[[ Records for this task open ]]
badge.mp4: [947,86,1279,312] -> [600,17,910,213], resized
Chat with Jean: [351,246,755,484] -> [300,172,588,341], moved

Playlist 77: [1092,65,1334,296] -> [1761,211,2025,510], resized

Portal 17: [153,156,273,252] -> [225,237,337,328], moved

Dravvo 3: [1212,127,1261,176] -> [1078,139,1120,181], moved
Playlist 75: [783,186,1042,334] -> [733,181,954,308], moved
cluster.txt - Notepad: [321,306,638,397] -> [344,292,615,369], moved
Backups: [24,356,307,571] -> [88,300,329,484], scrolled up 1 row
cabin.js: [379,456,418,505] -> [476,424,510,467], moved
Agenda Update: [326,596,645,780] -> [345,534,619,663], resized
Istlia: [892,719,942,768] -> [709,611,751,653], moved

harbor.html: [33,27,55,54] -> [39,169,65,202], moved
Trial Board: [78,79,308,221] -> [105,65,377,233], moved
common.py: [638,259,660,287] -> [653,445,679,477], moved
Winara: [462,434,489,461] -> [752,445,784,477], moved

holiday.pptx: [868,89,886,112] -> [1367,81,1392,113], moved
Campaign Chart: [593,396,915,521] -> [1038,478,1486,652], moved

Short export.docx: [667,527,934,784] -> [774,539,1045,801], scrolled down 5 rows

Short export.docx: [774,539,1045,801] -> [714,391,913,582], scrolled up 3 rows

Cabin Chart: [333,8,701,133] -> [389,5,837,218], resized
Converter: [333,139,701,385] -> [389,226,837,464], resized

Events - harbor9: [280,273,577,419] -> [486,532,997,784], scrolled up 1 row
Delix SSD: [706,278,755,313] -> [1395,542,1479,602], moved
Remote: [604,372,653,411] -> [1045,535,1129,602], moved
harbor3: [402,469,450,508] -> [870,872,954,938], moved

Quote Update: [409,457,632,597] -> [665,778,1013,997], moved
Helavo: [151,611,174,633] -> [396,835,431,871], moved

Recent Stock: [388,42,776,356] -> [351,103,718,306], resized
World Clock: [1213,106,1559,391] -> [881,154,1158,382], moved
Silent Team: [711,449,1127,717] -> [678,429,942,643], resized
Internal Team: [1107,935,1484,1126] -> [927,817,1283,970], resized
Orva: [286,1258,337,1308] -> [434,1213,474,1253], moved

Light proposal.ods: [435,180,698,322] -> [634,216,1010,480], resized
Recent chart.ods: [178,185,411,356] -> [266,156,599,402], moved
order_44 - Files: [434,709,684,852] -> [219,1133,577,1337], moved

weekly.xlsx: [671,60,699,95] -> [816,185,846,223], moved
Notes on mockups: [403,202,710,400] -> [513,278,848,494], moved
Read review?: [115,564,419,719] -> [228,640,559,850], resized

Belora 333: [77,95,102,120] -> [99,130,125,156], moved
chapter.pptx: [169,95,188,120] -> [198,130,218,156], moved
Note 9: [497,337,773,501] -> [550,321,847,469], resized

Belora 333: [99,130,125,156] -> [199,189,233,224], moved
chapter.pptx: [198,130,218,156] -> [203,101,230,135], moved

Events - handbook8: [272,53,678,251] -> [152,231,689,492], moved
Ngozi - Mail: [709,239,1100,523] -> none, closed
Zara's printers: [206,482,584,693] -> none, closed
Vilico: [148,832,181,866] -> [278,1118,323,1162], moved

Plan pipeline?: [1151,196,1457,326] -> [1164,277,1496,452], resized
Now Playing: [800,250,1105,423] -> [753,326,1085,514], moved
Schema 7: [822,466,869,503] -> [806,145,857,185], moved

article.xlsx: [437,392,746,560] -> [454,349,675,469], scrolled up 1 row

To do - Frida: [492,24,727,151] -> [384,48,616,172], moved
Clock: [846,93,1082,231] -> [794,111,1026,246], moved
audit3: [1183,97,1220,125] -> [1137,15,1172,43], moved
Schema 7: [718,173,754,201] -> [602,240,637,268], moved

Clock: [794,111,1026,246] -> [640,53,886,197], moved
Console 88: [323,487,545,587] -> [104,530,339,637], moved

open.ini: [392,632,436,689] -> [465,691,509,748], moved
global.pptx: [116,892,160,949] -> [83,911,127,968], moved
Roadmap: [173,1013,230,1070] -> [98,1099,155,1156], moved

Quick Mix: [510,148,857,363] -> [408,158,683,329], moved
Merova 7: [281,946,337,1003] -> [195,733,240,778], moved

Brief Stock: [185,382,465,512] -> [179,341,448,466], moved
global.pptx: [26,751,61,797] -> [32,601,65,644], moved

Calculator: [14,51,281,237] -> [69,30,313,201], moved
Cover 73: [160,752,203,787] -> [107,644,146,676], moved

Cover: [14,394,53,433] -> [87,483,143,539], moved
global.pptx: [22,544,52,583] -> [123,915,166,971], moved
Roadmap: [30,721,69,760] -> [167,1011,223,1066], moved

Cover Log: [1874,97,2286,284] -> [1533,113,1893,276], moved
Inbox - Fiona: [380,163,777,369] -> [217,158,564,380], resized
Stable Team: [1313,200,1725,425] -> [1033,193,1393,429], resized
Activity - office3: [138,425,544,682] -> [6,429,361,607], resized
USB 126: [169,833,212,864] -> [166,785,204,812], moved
[[ Records for this task closed ]]
Find the line that contains "global.pptx: [116,892,160,949] ->". Repeat it and every line after it, exactly as written, up to and including the last line of the records above.

Solved problem:
global.pptx: [116,892,160,949] -> [83,911,127,968], moved
Roadmap: [173,1013,230,1070] -> [98,1099,155,1156], moved

Quick Mix: [510,148,857,363] -> [408,158,683,329], moved
Merova 7: [281,946,337,1003] -> [195,733,240,778], moved

Brief Stock: [185,382,465,512] -> [179,341,448,466], moved
global.pptx: [26,751,61,797] -> [32,601,65,644], moved

Calculator: [14,51,281,237] -> [69,30,313,201], moved
Cover 73: [160,752,203,787] -> [107,644,146,676], moved

Cover: [14,394,53,433] -> [87,483,143,539], moved
global.pptx: [22,544,52,583] -> [123,915,166,971], moved
Roadmap: [30,721,69,760] -> [167,1011,223,1066], moved

Cover Log: [1874,97,2286,284] -> [1533,113,1893,276], moved
Inbox - Fiona: [380,163,777,369] -> [217,158,564,380], resized
Stable Team: [1313,200,1725,425] -> [1033,193,1393,429], resized
Activity - office3: [138,425,544,682] -> [6,429,361,607], resized
USB 126: [169,833,212,864] -> [166,785,204,812], moved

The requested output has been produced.